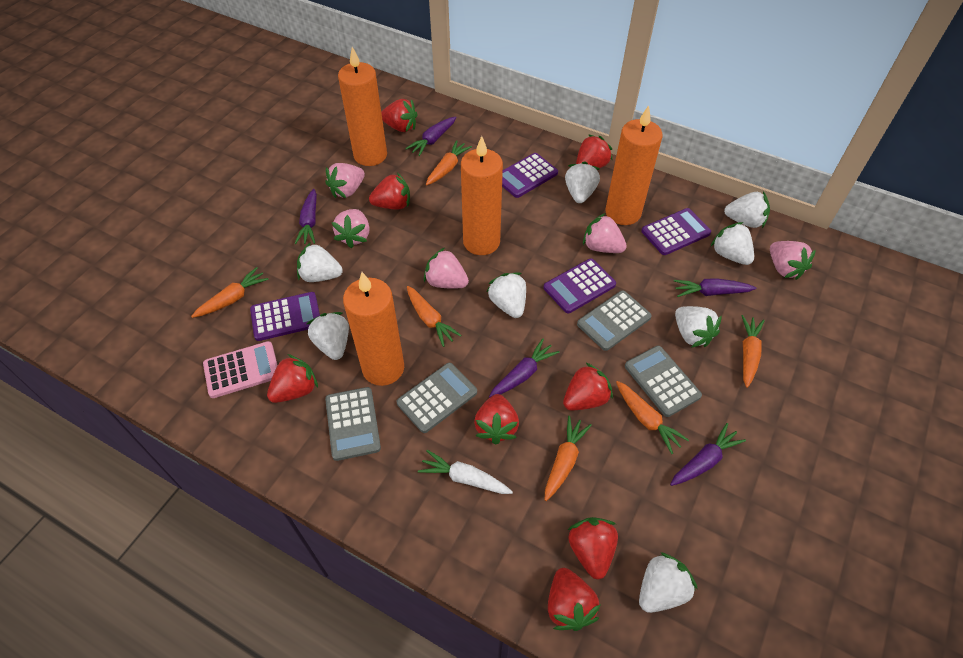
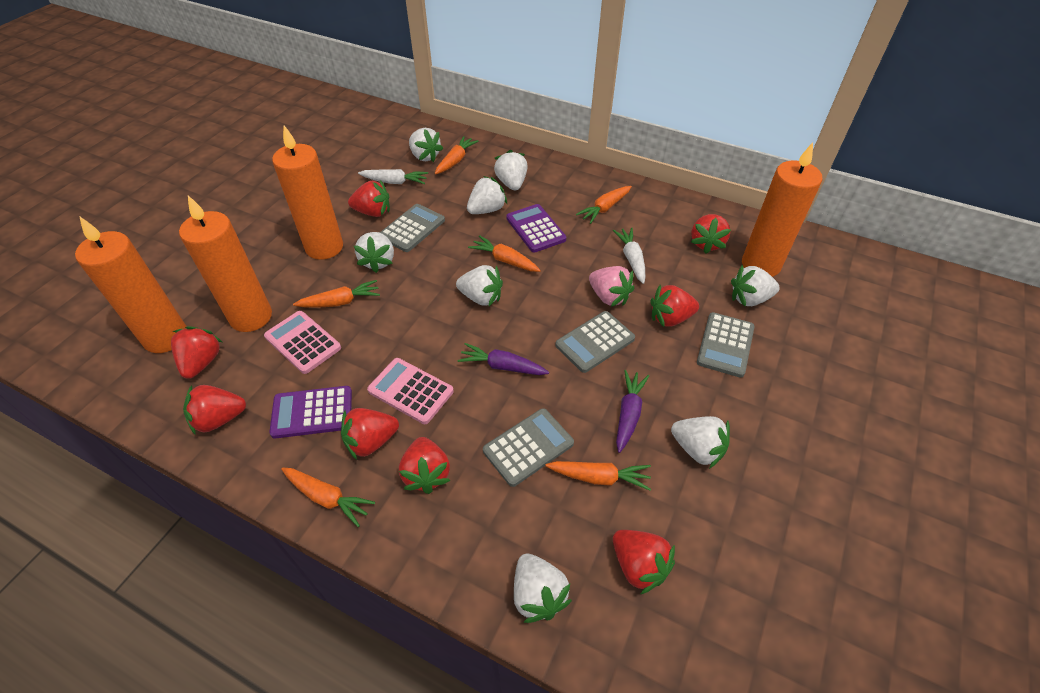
pink calculator: 1 -> 2
pink strawberry: 5 -> 1
purple calculator: 4 -> 2
purple carrot: 5 -> 2
white carrot: 1 -> 2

-*-

> [ACTIVITY]
Gather up every line in the data above that contains the word "calculator", copying each one.

> [RESULT]
pink calculator: 1 -> 2
purple calculator: 4 -> 2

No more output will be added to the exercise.